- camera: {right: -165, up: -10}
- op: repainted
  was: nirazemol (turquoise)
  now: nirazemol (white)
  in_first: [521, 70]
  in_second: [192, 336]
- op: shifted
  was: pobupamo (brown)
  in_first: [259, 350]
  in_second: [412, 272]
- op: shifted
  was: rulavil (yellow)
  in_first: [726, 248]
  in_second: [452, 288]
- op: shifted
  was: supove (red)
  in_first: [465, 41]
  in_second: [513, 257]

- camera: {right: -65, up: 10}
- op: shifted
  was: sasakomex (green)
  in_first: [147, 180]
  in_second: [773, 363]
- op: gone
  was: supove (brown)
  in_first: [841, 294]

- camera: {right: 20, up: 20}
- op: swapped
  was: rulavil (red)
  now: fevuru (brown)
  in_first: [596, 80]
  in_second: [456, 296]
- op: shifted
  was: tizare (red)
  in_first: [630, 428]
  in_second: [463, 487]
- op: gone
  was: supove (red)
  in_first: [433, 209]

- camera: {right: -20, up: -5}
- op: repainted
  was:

▬▬▬▬▬▬▬▬▬▬

■ **What is needed**
Could you quote the material above in full, exactly as it stands?

■ **Result for this task**
- camera: {right: -165, up: -10}
- op: repainted
  was: nirazemol (turquoise)
  now: nirazemol (white)
  in_first: [521, 70]
  in_second: [192, 336]
- op: shifted
  was: pobupamo (brown)
  in_first: [259, 350]
  in_second: [412, 272]
- op: shifted
  was: rulavil (yellow)
  in_first: [726, 248]
  in_second: [452, 288]
- op: shifted
  was: supove (red)
  in_first: [465, 41]
  in_second: [513, 257]

- camera: {right: -65, up: 10}
- op: shifted
  was: sasakomex (green)
  in_first: [147, 180]
  in_second: [773, 363]
- op: gone
  was: supove (brown)
  in_first: [841, 294]

- camera: {right: 20, up: 20}
- op: swapped
  was: rulavil (red)
  now: fevuru (brown)
  in_first: [596, 80]
  in_second: [456, 296]
- op: shifted
  was: tizare (red)
  in_first: [630, 428]
  in_second: [463, 487]
- op: gone
  was: supove (red)
  in_first: [433, 209]

- camera: {right: -20, up: -5}
- op: repainted
  was:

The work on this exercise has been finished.